Task requirements: Please transcribe the data that follows exactly, from its first line through the line that contains "S1: none -> button (0V, N011)".

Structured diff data
+---+

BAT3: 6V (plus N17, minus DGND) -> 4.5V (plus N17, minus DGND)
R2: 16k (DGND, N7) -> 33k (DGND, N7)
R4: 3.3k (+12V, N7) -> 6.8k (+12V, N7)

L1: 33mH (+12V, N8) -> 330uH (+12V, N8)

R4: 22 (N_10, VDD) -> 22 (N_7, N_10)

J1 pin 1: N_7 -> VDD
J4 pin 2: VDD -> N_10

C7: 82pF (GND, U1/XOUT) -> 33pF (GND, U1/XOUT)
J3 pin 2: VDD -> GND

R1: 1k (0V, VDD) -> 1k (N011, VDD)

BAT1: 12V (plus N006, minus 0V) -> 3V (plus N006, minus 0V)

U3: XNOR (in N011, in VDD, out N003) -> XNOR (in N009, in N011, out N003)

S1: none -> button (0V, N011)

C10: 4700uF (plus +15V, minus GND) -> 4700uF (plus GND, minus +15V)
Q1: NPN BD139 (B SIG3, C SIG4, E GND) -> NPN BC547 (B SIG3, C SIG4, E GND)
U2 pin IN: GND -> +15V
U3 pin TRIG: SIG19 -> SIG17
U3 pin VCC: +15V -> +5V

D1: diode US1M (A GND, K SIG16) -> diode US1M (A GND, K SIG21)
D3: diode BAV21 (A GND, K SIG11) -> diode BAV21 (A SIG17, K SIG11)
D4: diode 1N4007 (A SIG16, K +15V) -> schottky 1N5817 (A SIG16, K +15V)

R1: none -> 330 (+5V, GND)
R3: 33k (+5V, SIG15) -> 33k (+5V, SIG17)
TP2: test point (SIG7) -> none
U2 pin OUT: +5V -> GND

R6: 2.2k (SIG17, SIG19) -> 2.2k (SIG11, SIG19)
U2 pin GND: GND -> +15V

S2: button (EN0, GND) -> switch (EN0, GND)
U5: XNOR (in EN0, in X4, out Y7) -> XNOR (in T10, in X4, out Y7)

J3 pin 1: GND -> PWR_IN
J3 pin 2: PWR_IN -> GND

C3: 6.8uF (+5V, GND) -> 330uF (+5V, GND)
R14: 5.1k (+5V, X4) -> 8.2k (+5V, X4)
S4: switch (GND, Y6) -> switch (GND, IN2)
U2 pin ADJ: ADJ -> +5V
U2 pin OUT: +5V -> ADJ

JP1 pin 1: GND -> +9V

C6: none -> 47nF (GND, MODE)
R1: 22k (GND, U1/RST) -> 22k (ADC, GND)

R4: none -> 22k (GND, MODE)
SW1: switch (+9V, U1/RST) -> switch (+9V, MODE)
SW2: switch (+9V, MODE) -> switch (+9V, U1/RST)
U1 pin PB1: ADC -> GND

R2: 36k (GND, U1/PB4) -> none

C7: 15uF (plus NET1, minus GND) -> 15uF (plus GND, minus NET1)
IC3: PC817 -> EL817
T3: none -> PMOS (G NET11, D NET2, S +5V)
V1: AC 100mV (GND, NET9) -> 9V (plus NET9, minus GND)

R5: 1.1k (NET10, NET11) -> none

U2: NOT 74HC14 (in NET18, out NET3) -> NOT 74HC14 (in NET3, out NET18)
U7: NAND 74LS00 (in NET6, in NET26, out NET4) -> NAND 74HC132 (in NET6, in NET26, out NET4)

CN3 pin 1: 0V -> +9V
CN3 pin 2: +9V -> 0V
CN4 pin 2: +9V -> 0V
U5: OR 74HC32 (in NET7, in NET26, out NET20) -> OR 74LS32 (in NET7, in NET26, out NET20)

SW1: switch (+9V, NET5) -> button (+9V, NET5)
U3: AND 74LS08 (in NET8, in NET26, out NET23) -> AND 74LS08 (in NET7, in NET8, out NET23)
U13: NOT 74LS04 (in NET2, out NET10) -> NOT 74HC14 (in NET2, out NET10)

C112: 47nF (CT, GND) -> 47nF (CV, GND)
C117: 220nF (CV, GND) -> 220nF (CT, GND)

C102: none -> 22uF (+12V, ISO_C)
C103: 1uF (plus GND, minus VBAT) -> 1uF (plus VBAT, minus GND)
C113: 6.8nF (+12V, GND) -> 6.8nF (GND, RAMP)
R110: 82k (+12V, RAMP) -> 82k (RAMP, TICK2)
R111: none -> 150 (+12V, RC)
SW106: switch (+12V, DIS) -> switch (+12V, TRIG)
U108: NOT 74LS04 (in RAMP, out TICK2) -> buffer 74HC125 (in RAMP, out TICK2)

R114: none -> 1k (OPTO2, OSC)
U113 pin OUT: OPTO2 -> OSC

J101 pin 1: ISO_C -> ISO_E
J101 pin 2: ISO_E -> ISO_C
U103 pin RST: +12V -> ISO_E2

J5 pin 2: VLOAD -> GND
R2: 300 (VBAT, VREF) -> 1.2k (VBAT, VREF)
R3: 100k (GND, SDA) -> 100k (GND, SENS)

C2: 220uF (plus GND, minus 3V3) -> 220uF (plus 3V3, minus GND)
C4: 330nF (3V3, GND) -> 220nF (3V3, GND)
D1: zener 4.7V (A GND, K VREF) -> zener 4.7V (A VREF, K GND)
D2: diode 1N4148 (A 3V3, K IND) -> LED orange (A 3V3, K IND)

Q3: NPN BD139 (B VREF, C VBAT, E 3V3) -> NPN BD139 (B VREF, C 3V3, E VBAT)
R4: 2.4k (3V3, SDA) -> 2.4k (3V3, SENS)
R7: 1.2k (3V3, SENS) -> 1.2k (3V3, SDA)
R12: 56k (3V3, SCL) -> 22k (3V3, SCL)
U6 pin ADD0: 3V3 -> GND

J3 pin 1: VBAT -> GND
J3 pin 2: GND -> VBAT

+---+

Your solution:
BAT3: 6V (plus N17, minus DGND) -> 4.5V (plus N17, minus DGND)
R2: 16k (DGND, N7) -> 33k (DGND, N7)
R4: 3.3k (+12V, N7) -> 6.8k (+12V, N7)

L1: 33mH (+12V, N8) -> 330uH (+12V, N8)

R4: 22 (N_10, VDD) -> 22 (N_7, N_10)

J1 pin 1: N_7 -> VDD
J4 pin 2: VDD -> N_10

C7: 82pF (GND, U1/XOUT) -> 33pF (GND, U1/XOUT)
J3 pin 2: VDD -> GND

R1: 1k (0V, VDD) -> 1k (N011, VDD)

BAT1: 12V (plus N006, minus 0V) -> 3V (plus N006, minus 0V)

U3: XNOR (in N011, in VDD, out N003) -> XNOR (in N009, in N011, out N003)

S1: none -> button (0V, N011)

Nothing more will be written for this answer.